- **Exercise brief**: Copy exactly the lines from the first line of the records below through the line containing "camera: 90 degrees left, 0 degrees up", including both, and nothing else.

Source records
------------------------------------

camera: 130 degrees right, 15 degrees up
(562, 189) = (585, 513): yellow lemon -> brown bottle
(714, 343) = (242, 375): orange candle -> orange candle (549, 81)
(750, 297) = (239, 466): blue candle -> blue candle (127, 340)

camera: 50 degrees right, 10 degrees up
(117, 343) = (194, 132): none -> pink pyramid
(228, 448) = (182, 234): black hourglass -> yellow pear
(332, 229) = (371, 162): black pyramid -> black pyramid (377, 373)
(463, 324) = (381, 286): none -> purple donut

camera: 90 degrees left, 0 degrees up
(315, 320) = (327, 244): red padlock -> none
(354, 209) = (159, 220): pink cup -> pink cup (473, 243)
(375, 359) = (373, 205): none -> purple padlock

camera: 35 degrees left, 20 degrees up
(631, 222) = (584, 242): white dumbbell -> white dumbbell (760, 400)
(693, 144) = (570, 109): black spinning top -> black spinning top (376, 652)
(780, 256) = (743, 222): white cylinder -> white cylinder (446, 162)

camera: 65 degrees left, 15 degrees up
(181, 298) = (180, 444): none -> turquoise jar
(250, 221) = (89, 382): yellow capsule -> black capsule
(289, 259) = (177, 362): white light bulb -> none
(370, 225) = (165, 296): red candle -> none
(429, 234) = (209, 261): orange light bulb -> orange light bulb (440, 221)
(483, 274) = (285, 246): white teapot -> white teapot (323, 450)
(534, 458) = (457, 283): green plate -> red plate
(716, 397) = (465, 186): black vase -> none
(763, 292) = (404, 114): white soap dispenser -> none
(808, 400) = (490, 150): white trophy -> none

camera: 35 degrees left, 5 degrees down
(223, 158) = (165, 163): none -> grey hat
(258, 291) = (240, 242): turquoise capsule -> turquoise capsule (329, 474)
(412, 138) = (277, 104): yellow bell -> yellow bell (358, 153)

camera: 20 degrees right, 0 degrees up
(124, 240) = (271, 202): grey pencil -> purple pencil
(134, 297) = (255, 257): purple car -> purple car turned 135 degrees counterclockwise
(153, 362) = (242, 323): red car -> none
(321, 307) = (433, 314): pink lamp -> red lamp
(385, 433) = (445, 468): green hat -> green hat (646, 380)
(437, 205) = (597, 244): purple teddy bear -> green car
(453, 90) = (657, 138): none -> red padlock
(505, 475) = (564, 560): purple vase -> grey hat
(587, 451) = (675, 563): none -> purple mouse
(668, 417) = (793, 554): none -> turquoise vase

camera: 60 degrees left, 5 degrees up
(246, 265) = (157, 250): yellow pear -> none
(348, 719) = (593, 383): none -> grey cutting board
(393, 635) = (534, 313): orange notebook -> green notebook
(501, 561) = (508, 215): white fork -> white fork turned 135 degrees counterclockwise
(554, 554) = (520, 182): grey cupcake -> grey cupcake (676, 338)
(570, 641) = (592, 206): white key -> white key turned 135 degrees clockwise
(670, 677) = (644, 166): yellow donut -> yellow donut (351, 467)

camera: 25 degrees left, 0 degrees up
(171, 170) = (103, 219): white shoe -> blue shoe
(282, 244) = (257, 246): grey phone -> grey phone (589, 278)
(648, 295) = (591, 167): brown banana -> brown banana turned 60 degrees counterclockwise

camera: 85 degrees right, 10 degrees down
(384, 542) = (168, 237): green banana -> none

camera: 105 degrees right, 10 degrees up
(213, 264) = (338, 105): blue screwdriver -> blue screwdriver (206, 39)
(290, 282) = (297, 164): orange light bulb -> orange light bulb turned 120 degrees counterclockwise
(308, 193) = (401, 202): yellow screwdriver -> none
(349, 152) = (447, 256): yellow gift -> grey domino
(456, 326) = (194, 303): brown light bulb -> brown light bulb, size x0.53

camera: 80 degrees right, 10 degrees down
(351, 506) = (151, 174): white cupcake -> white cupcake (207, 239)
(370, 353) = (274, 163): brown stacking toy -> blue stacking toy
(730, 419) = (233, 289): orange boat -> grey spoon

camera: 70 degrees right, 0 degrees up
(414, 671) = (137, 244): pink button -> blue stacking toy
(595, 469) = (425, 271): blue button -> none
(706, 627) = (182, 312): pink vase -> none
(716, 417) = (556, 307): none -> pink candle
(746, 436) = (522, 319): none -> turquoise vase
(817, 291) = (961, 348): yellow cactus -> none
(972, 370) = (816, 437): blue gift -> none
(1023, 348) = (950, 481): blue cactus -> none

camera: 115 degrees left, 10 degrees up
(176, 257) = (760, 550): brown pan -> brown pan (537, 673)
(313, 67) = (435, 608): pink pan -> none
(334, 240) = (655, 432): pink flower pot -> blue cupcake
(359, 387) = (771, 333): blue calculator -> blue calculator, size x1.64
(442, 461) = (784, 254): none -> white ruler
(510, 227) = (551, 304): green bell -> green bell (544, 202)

------------------------------------

- **Expected answer**:
camera: 130 degrees right, 15 degrees up
(562, 189) = (585, 513): yellow lemon -> brown bottle
(714, 343) = (242, 375): orange candle -> orange candle (549, 81)
(750, 297) = (239, 466): blue candle -> blue candle (127, 340)

camera: 50 degrees right, 10 degrees up
(117, 343) = (194, 132): none -> pink pyramid
(228, 448) = (182, 234): black hourglass -> yellow pear
(332, 229) = (371, 162): black pyramid -> black pyramid (377, 373)
(463, 324) = (381, 286): none -> purple donut

camera: 90 degrees left, 0 degrees up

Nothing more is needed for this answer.